Exercise instructions: What you produce should be an exact transcription of the data, minus any pictures.

Materials provided:

___

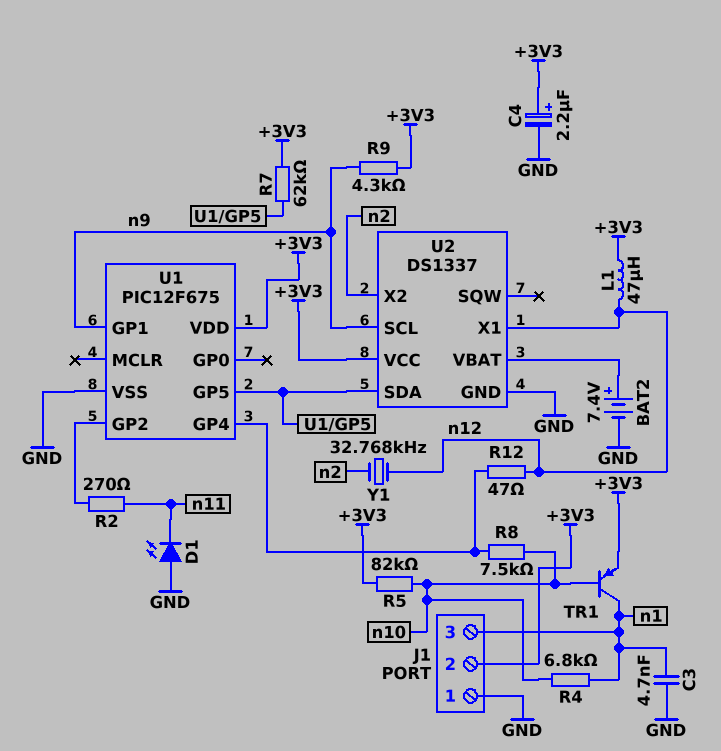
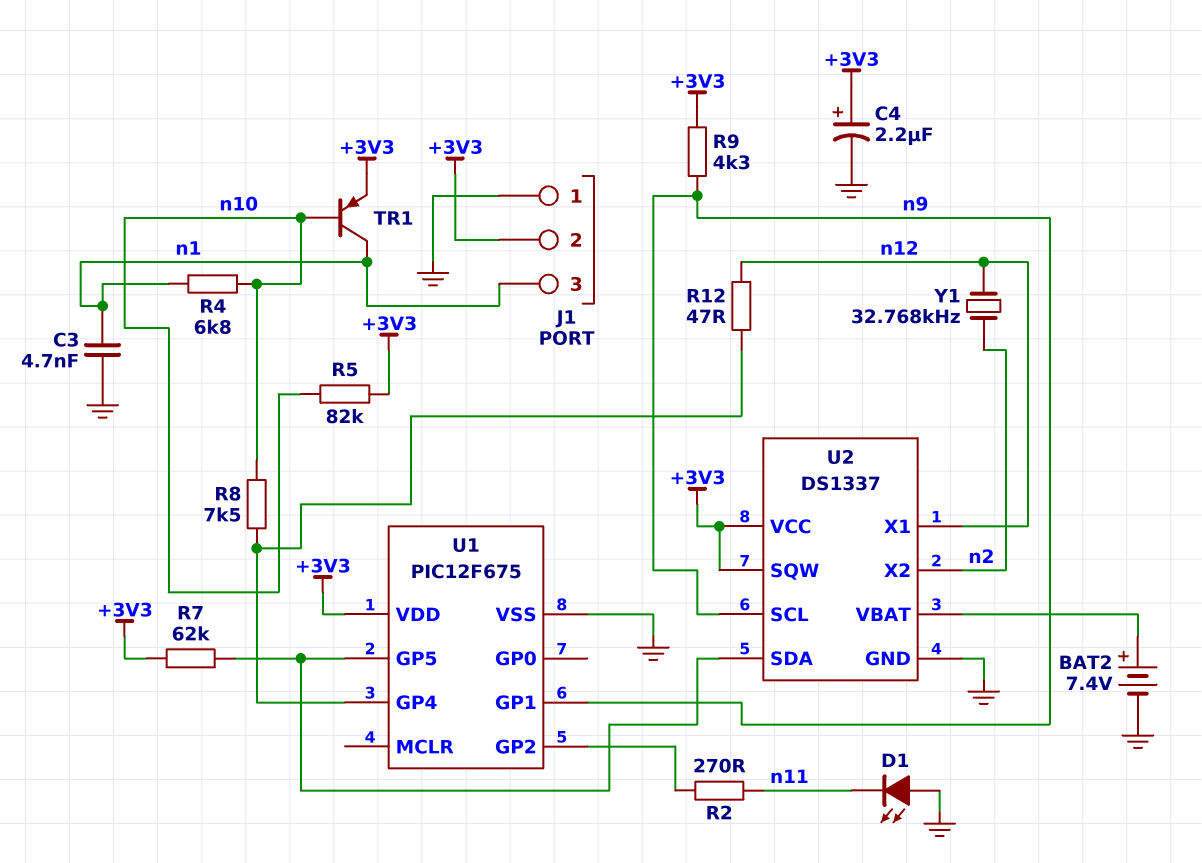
L1: 47uH (+3V3, n12) -> none
U2 pin SQW: none -> +3V3

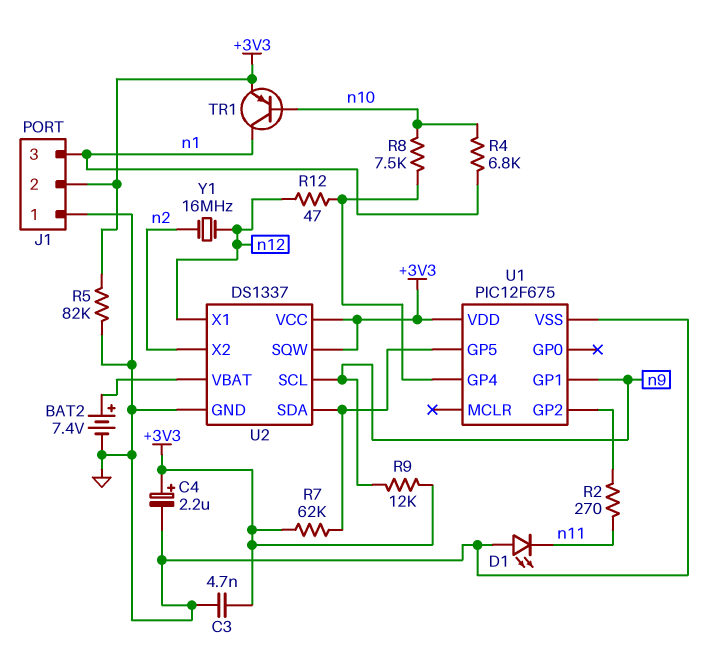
C3: 4.7nF (GND, n1) -> 4.7nF (+3V3, GND)
R5: 82k (+3V3, n10) -> 82k (+3V3, GND)
R9: 4.3k (+3V3, n9) -> 12k (+3V3, n9)
Y1: 32.768kHz (n2, n12) -> 16MHz (n2, n12)

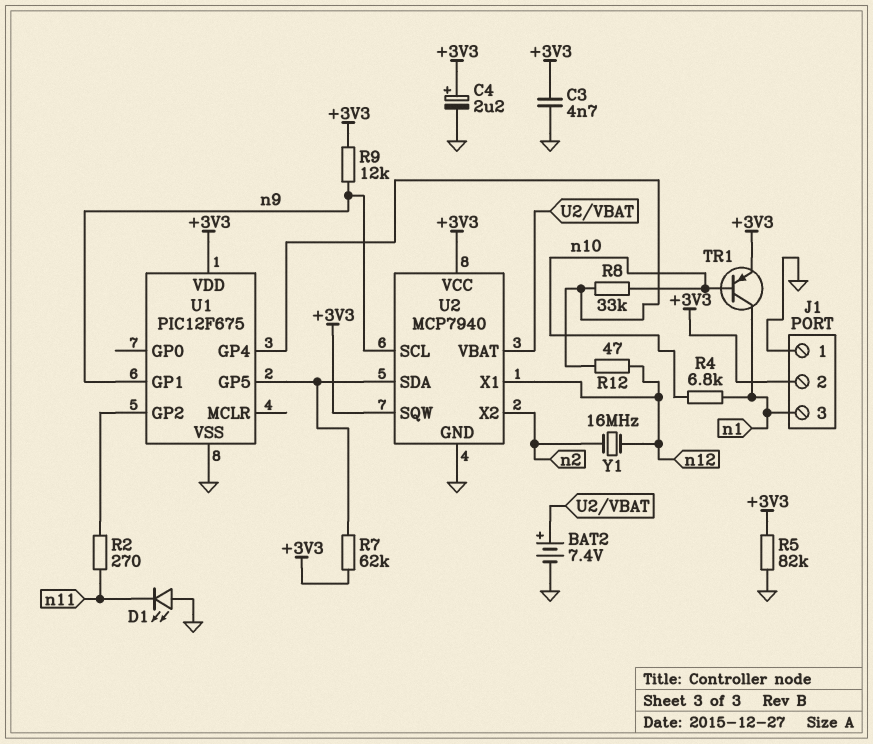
R8: 7.5k (U1/GP4, n10) -> 33k (U1/GP4, n10)
U2: DS1337 -> MCP7940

___

Exercise result:
L1: 47uH (+3V3, n12) -> none
U2 pin SQW: none -> +3V3

C3: 4.7nF (GND, n1) -> 4.7nF (+3V3, GND)
R5: 82k (+3V3, n10) -> 82k (+3V3, GND)
R9: 4.3k (+3V3, n9) -> 12k (+3V3, n9)
Y1: 32.768kHz (n2, n12) -> 16MHz (n2, n12)

R8: 7.5k (U1/GP4, n10) -> 33k (U1/GP4, n10)
U2: DS1337 -> MCP7940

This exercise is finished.